[REQUIRED ACTION] Once the images are set aside, write out the rest of the records exactly.

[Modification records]
_ _ _
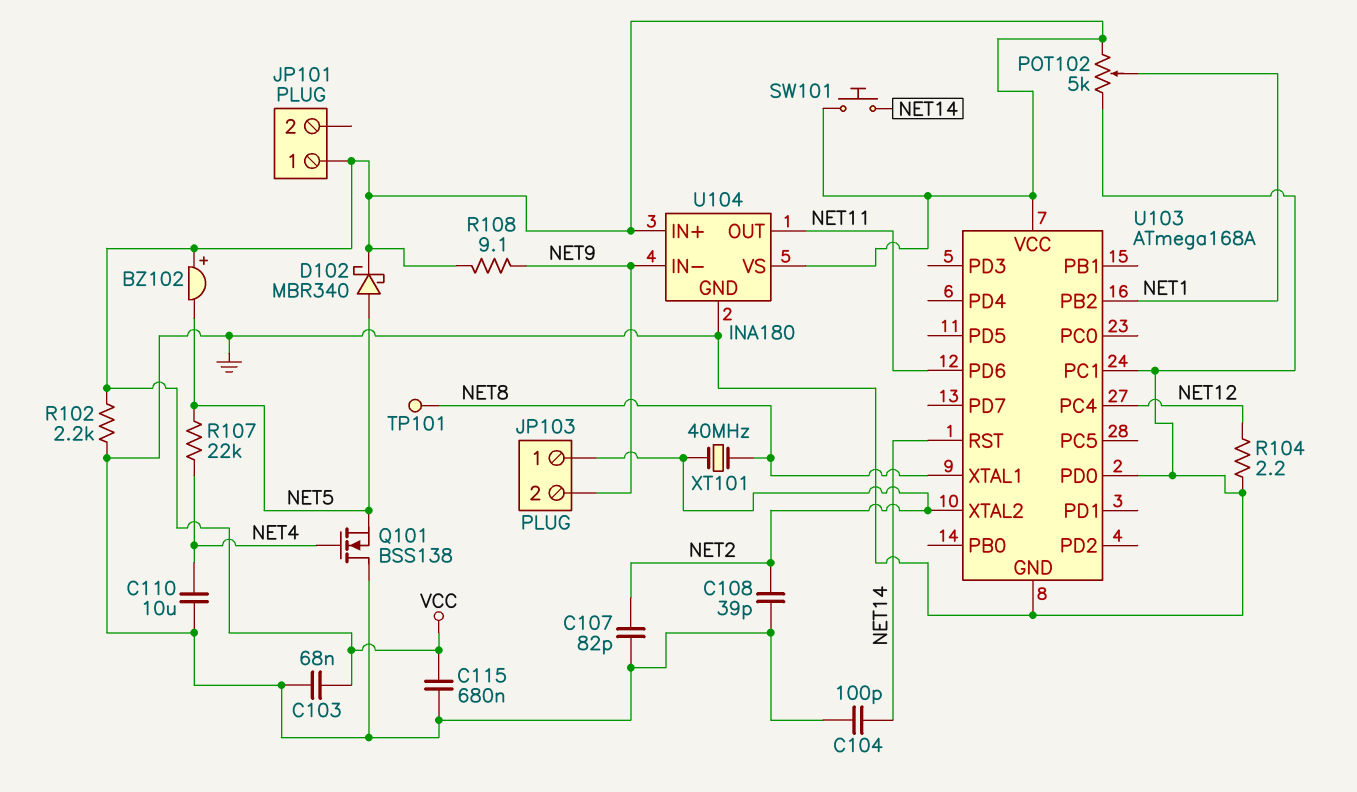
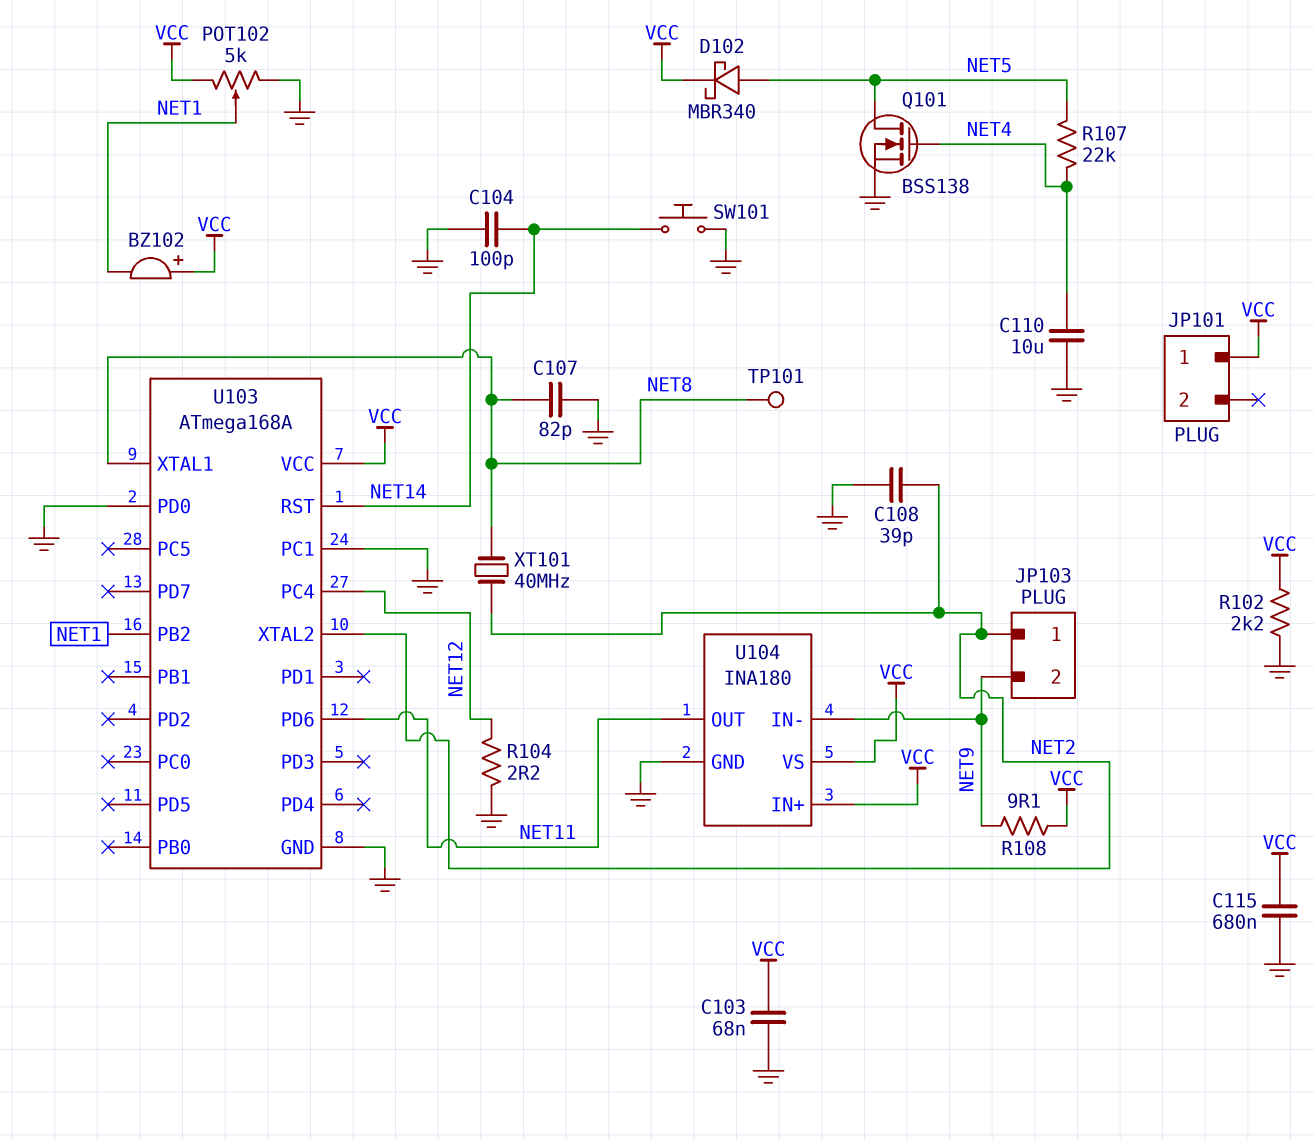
BZ102: buzzer (plus VCC, minus NET5) -> buzzer (plus VCC, minus NET1)
C107: 82pF (GND, NET2) -> 82pF (GND, NET8)
Q101: NMOS BSS138 (G NET4, D GND, S NET5) -> NMOS BSS138 (G NET4, D NET5, S GND)
SW101: button (NET14, VCC) -> button (GND, NET14)

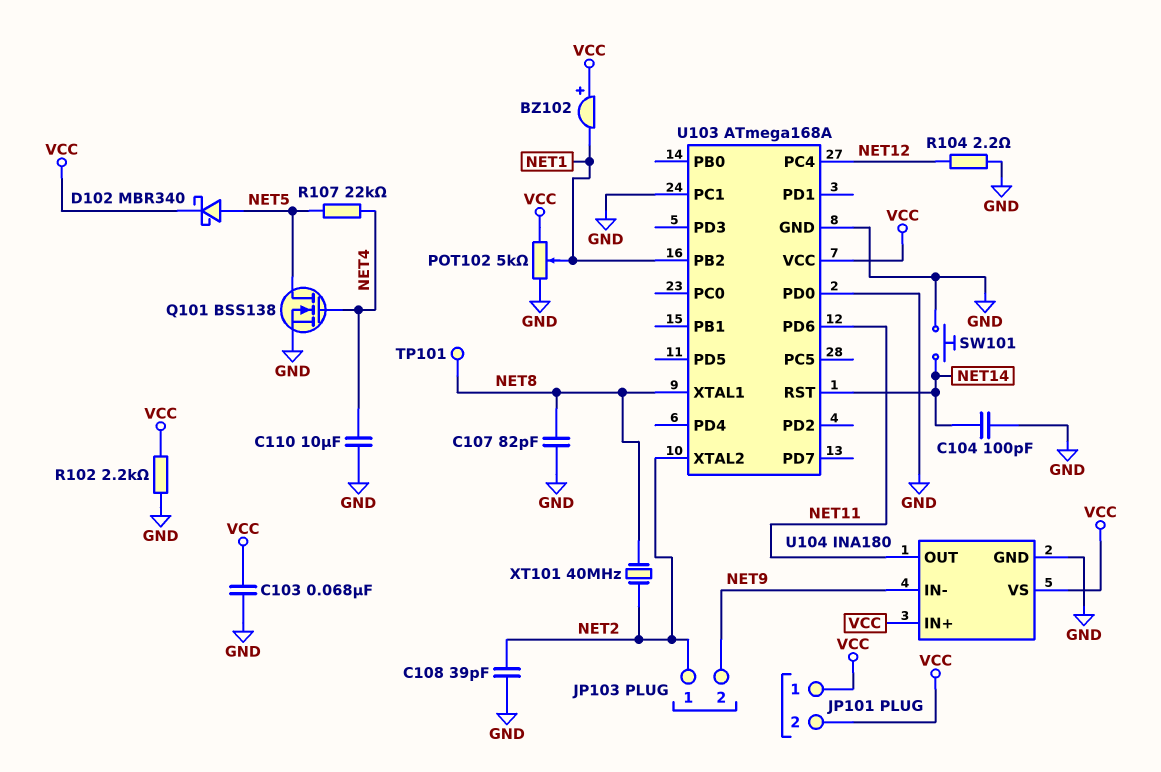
C115: 680nF (GND, VCC) -> none
JP101 pin 2: none -> VCC
R108: 9.1 (NET9, VCC) -> none

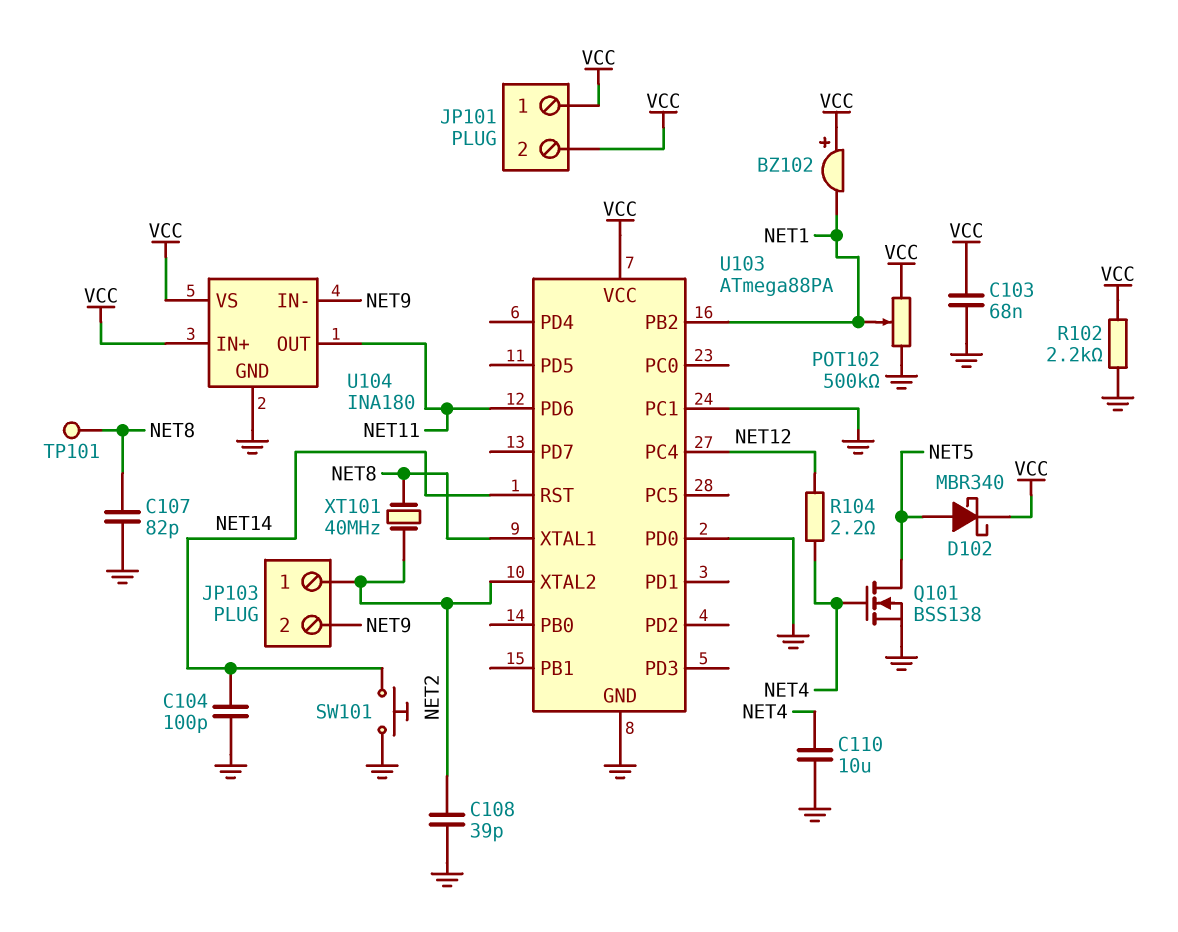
POT102: 5k (GND, VCC, wiper NET1) -> 500k (GND, VCC, wiper NET1)
R104: 2.2 (GND, NET12) -> 2.2 (NET4, NET12)
R107: 22k (NET4, NET5) -> none
U103: ATmega168A -> ATmega88PA

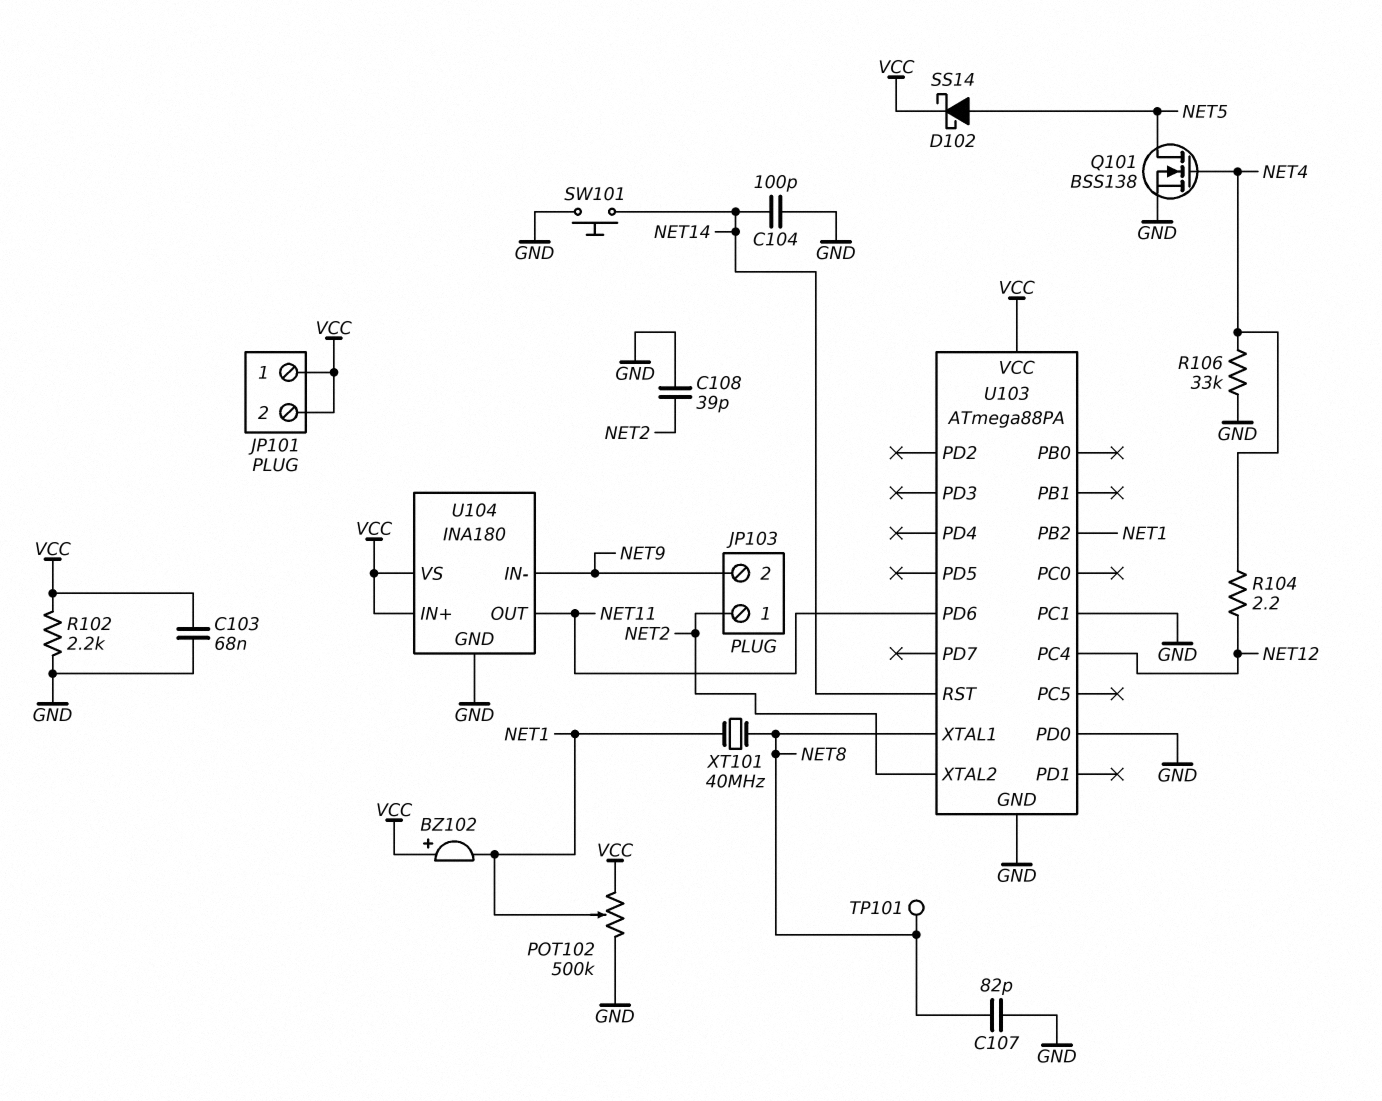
C110: 10uF (GND, NET4) -> none
D102: schottky MBR340 (A NET5, K VCC) -> schottky SS14 (A NET5, K VCC)
R106: none -> 33k (GND, NET4)
XT101: 40MHz (NET2, NET8) -> 40MHz (NET1, NET8)

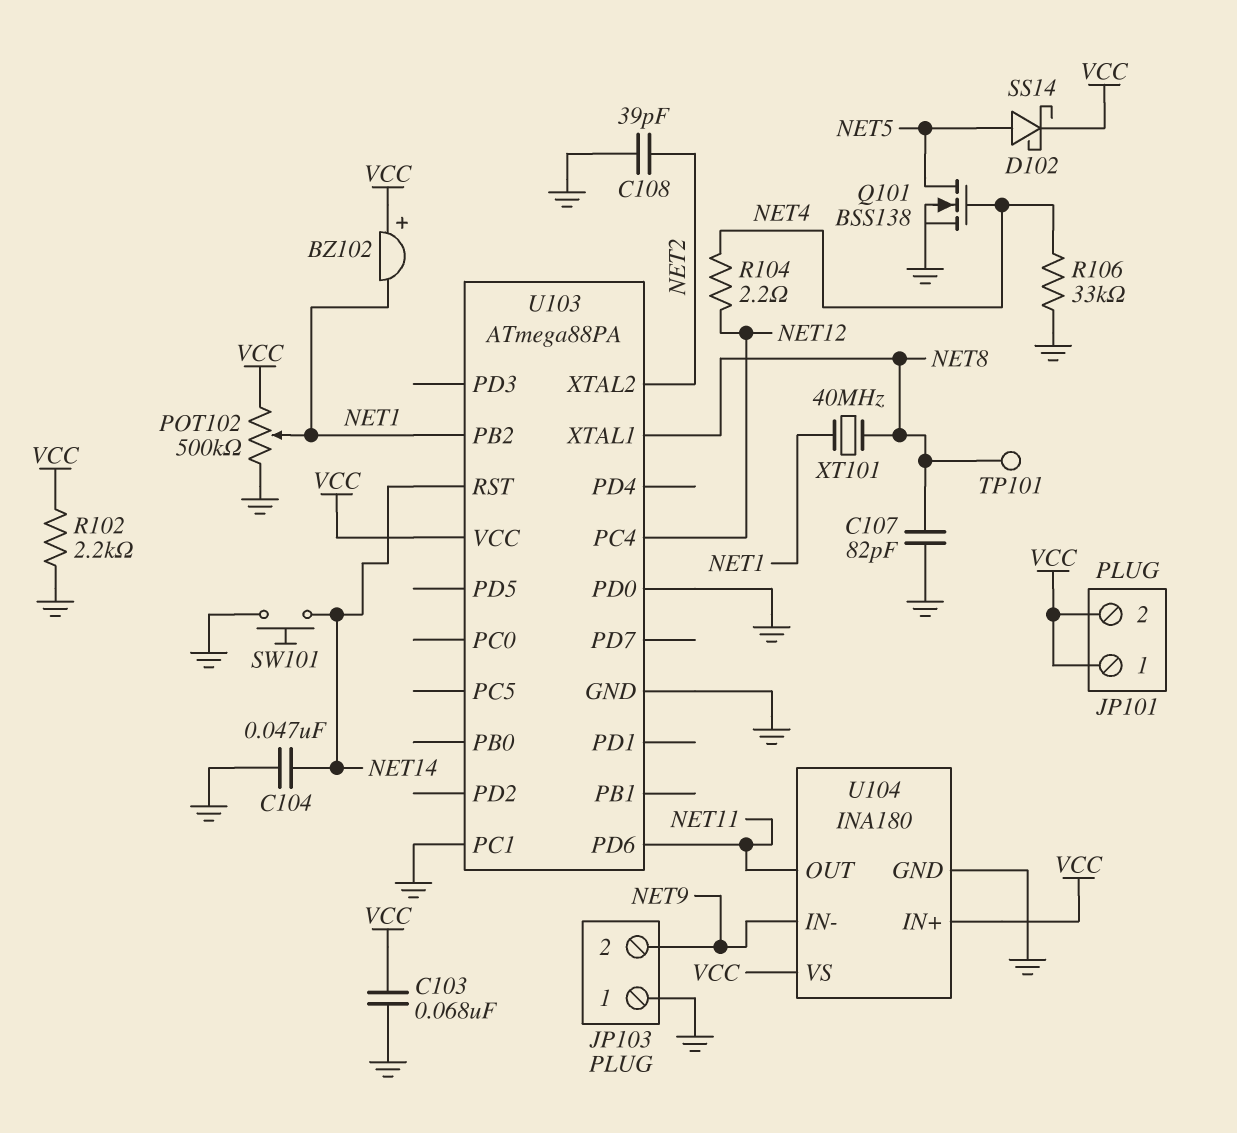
C104: 100pF (GND, NET14) -> 47nF (GND, NET14)
JP103 pin 1: NET2 -> GND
_ _ _
[SOLUTION TO THIS EXERCISE]
BZ102: buzzer (plus VCC, minus NET5) -> buzzer (plus VCC, minus NET1)
C107: 82pF (GND, NET2) -> 82pF (GND, NET8)
Q101: NMOS BSS138 (G NET4, D GND, S NET5) -> NMOS BSS138 (G NET4, D NET5, S GND)
SW101: button (NET14, VCC) -> button (GND, NET14)

C115: 680nF (GND, VCC) -> none
JP101 pin 2: none -> VCC
R108: 9.1 (NET9, VCC) -> none

POT102: 5k (GND, VCC, wiper NET1) -> 500k (GND, VCC, wiper NET1)
R104: 2.2 (GND, NET12) -> 2.2 (NET4, NET12)
R107: 22k (NET4, NET5) -> none
U103: ATmega168A -> ATmega88PA

C110: 10uF (GND, NET4) -> none
D102: schottky MBR340 (A NET5, K VCC) -> schottky SS14 (A NET5, K VCC)
R106: none -> 33k (GND, NET4)
XT101: 40MHz (NET2, NET8) -> 40MHz (NET1, NET8)

C104: 100pF (GND, NET14) -> 47nF (GND, NET14)
JP103 pin 1: NET2 -> GND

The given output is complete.